• _Supplied data_:
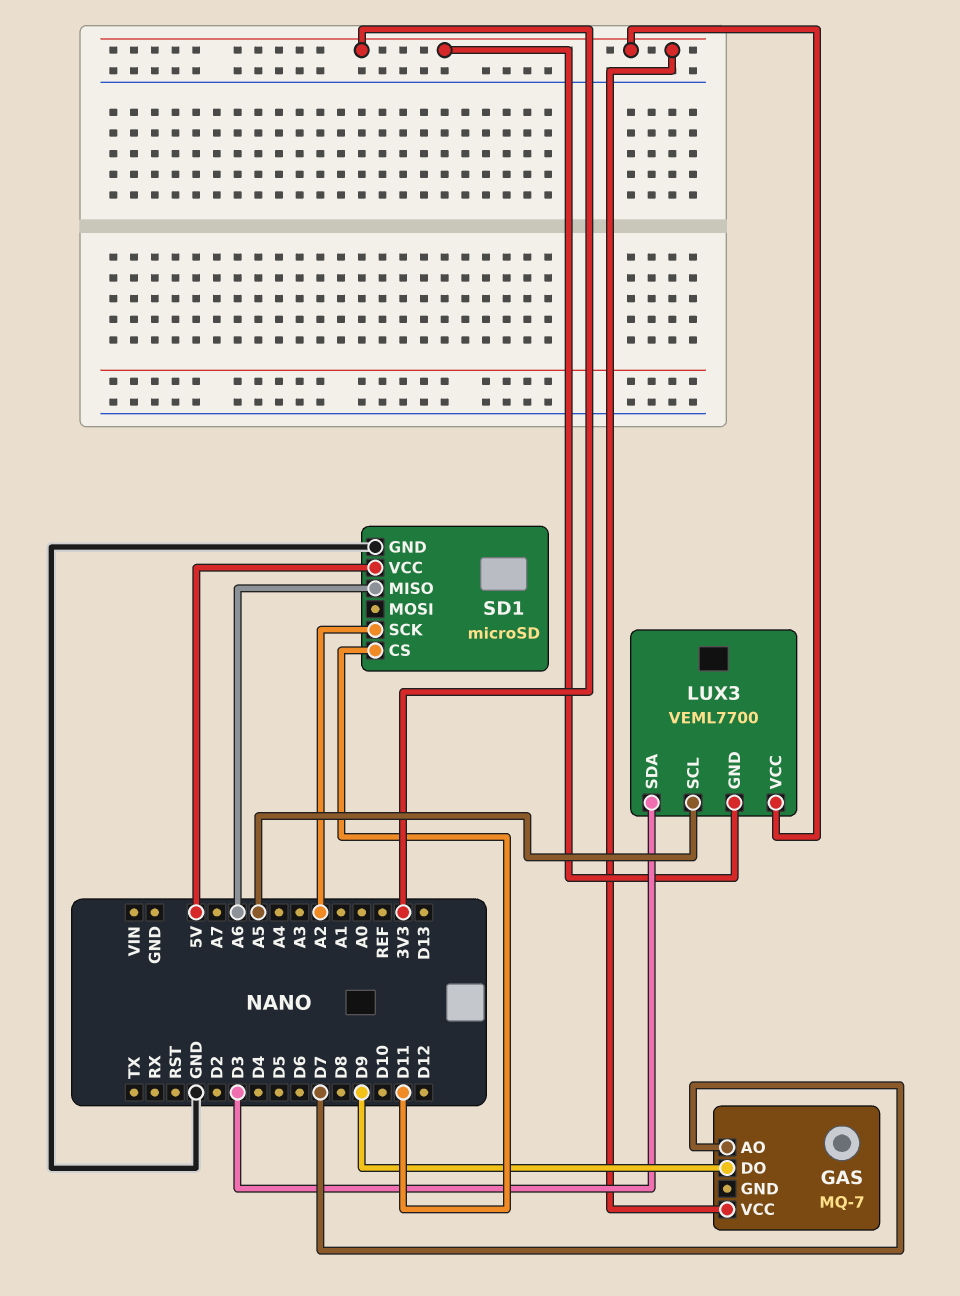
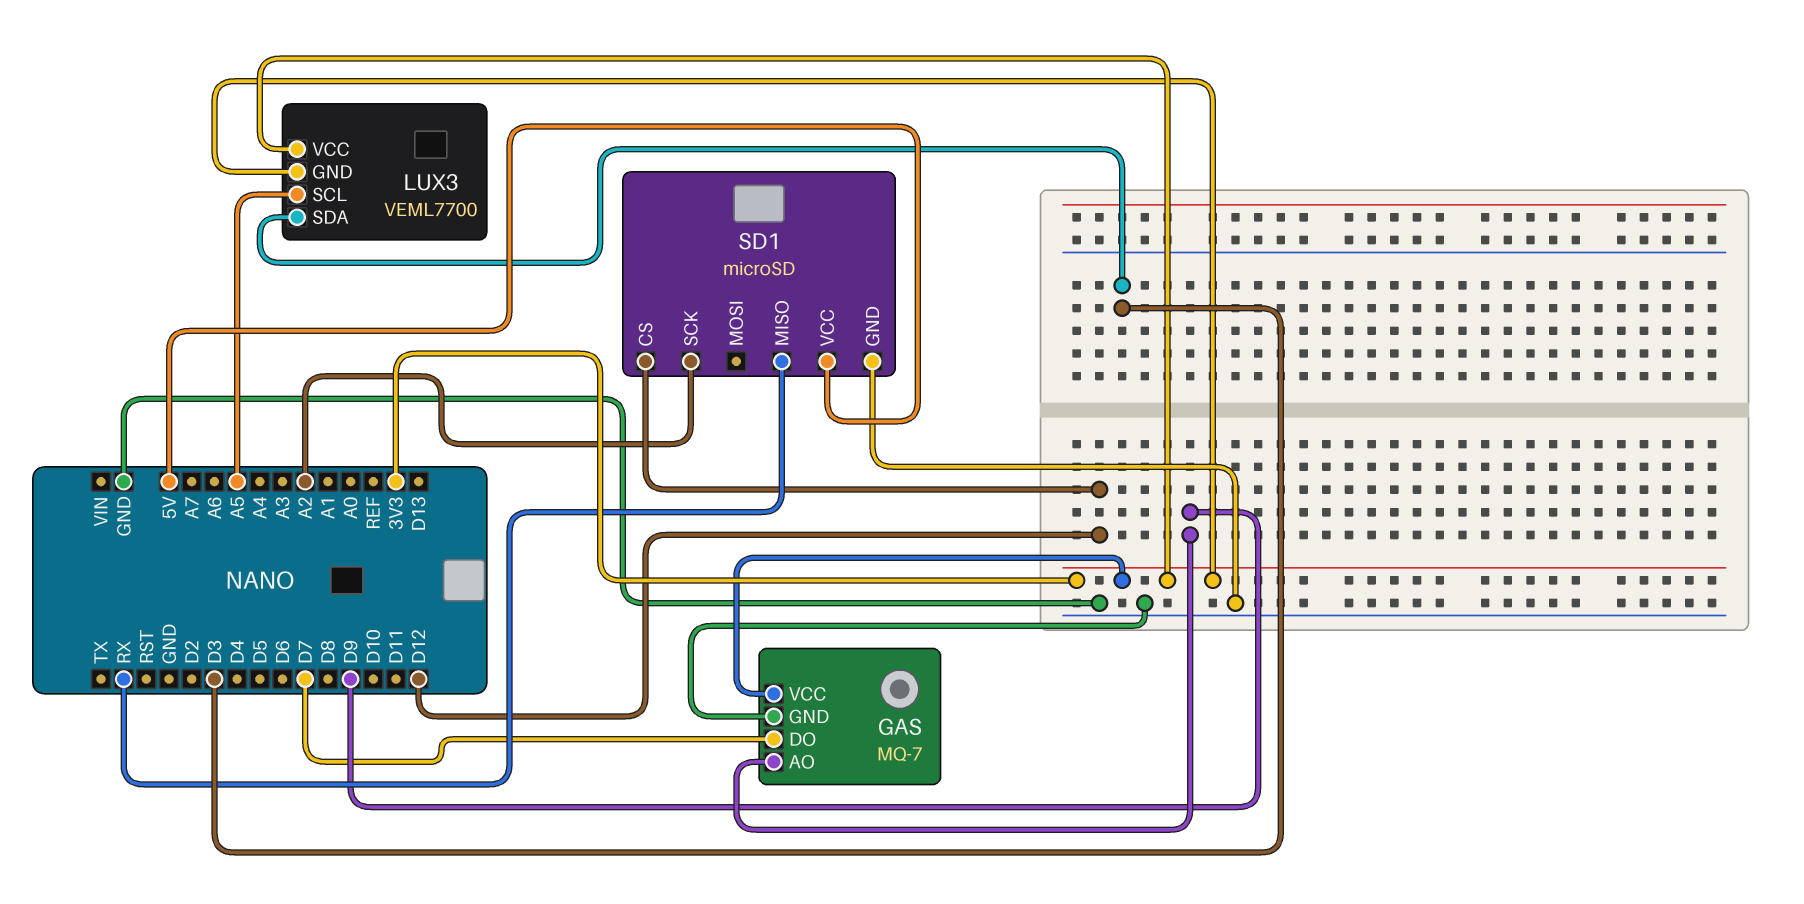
GAS pin AO: D7 -> D9
GAS pin DO: D9 -> D7
GAS pin GND: none -> GND
SD1 pin CS: D11 -> D12
SD1 pin MISO: A6 -> RX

• _Prompt_:
Reproduce the data above in full, exactly, with the images removed.

• _Response for this exercise_:
GAS pin AO: D7 -> D9
GAS pin DO: D9 -> D7
GAS pin GND: none -> GND
SD1 pin CS: D11 -> D12
SD1 pin MISO: A6 -> RX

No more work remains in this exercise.